Extracted records Start Marker

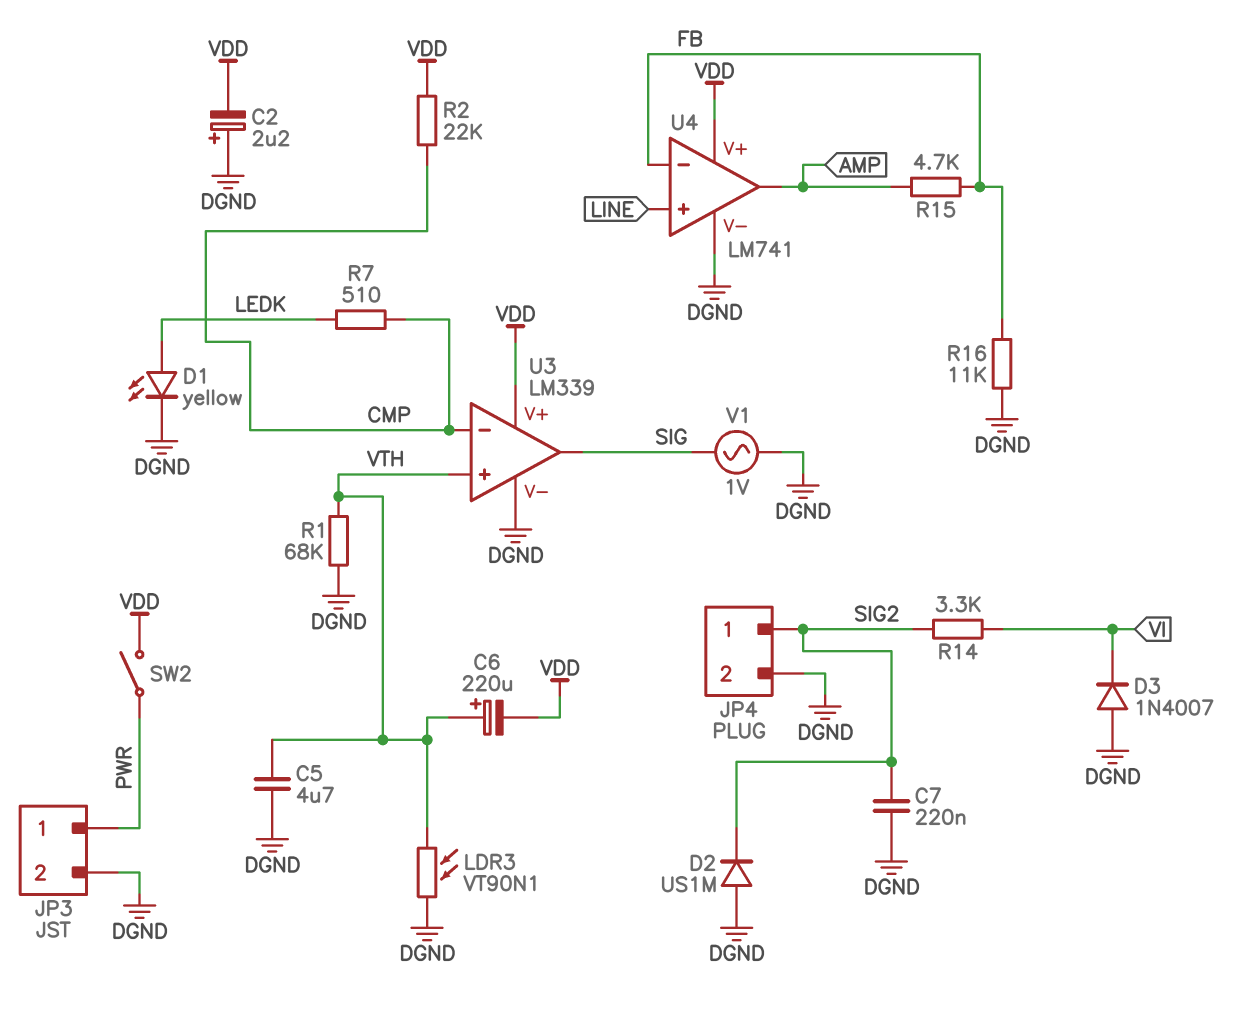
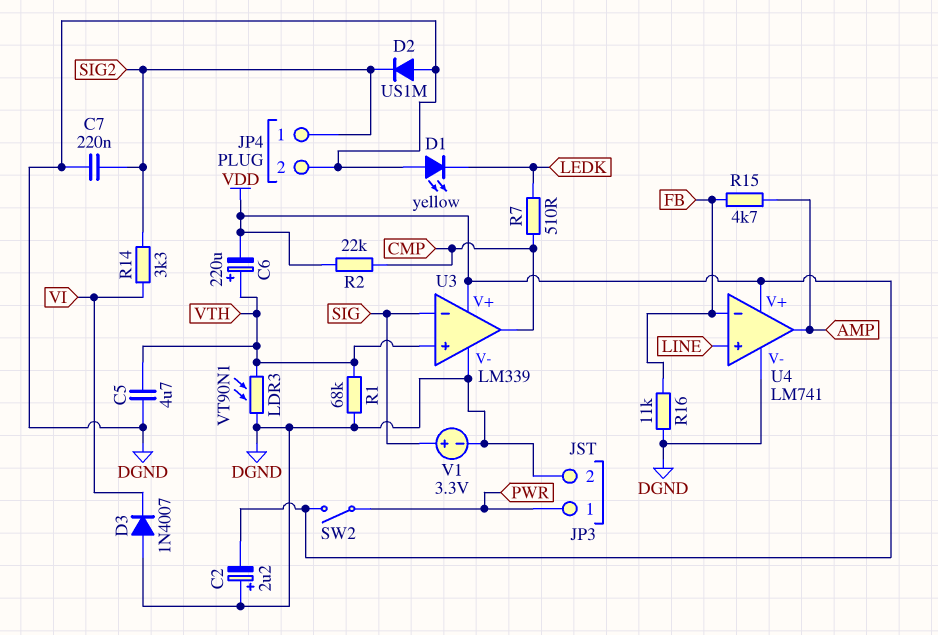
D1: LED yellow (A LEDK, K DGND) -> LED yellow (A DGND, K LEDK)
U3 pin in-: CMP -> SIG
U3 pin out: SIG -> CMP
V1: AC 1V (DGND, SIG) -> 3.3V (plus SIG, minus DGND)

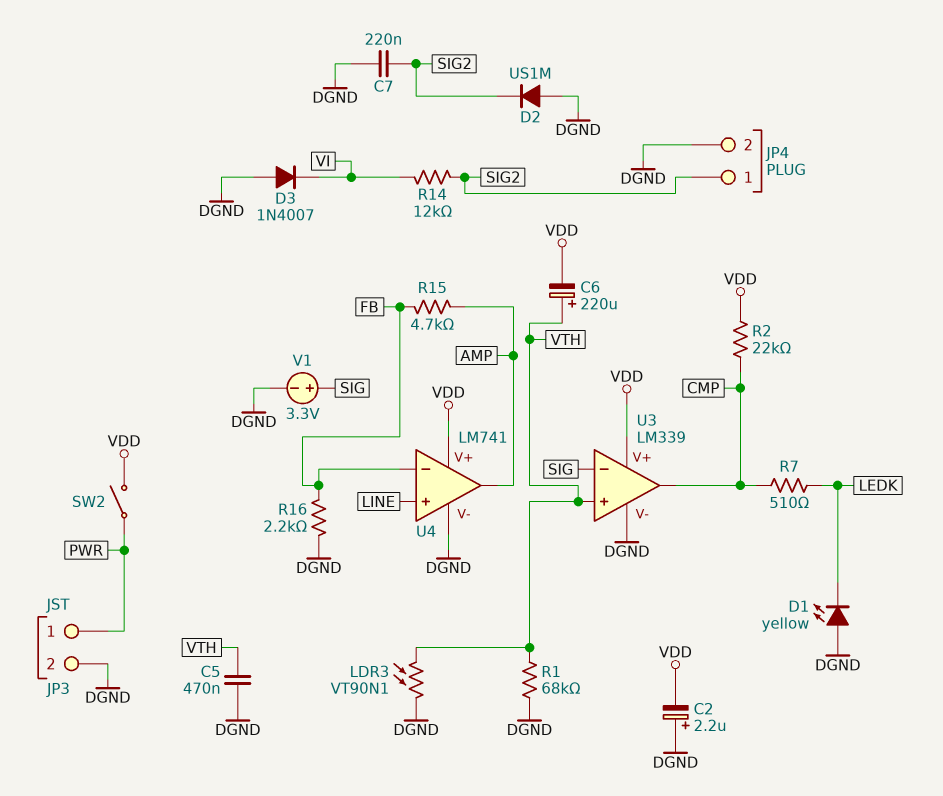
C5: 4.7uF (DGND, VTH) -> 470nF (DGND, VTH)
R14: 3.3k (SIG2, VI) -> 12k (SIG2, VI)
R16: 11k (DGND, FB) -> 2.2k (DGND, FB)

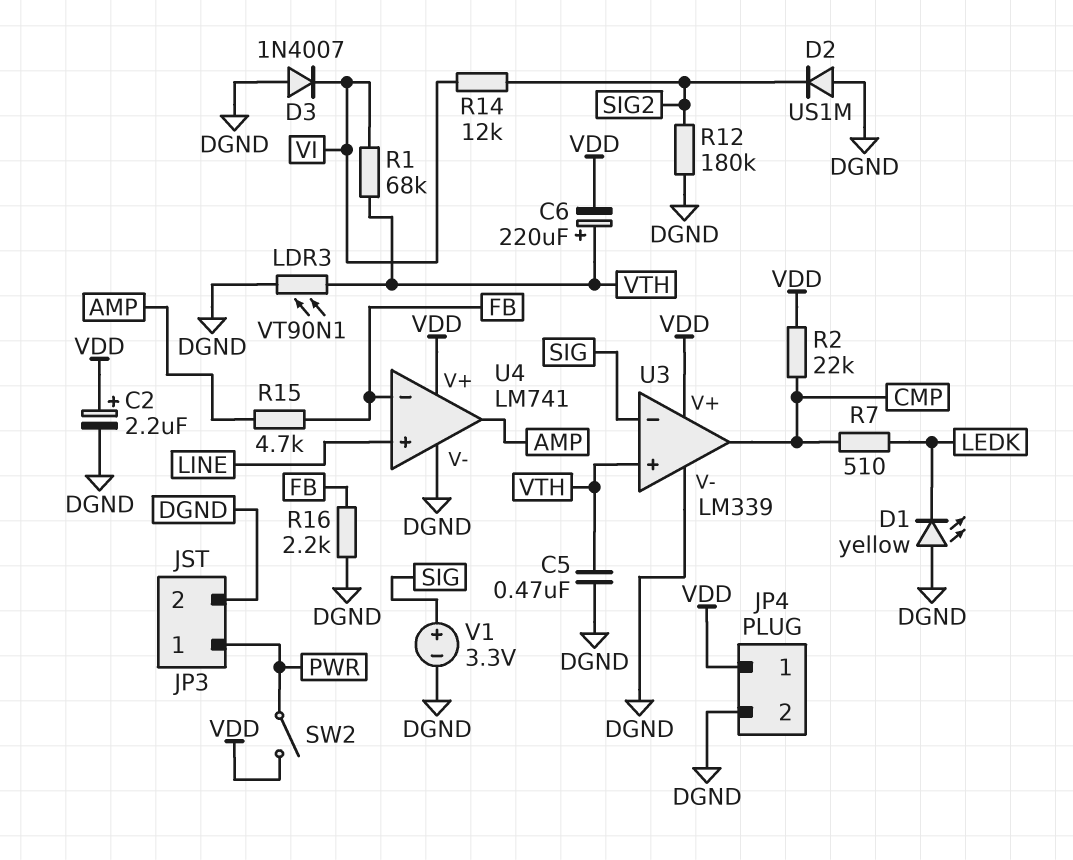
C2: 2.2uF (plus DGND, minus VDD) -> 2.2uF (plus VDD, minus DGND)
C7: 220nF (DGND, SIG2) -> none
JP4 pin 1: SIG2 -> VDD
R1: 68k (DGND, VTH) -> 68k (VI, VTH)
R12: none -> 180k (DGND, SIG2)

Extracted records End Marker

Your copy of the material above should be exact and free of pictures.

D1: LED yellow (A LEDK, K DGND) -> LED yellow (A DGND, K LEDK)
U3 pin in-: CMP -> SIG
U3 pin out: SIG -> CMP
V1: AC 1V (DGND, SIG) -> 3.3V (plus SIG, minus DGND)

C5: 4.7uF (DGND, VTH) -> 470nF (DGND, VTH)
R14: 3.3k (SIG2, VI) -> 12k (SIG2, VI)
R16: 11k (DGND, FB) -> 2.2k (DGND, FB)

C2: 2.2uF (plus DGND, minus VDD) -> 2.2uF (plus VDD, minus DGND)
C7: 220nF (DGND, SIG2) -> none
JP4 pin 1: SIG2 -> VDD
R1: 68k (DGND, VTH) -> 68k (VI, VTH)
R12: none -> 180k (DGND, SIG2)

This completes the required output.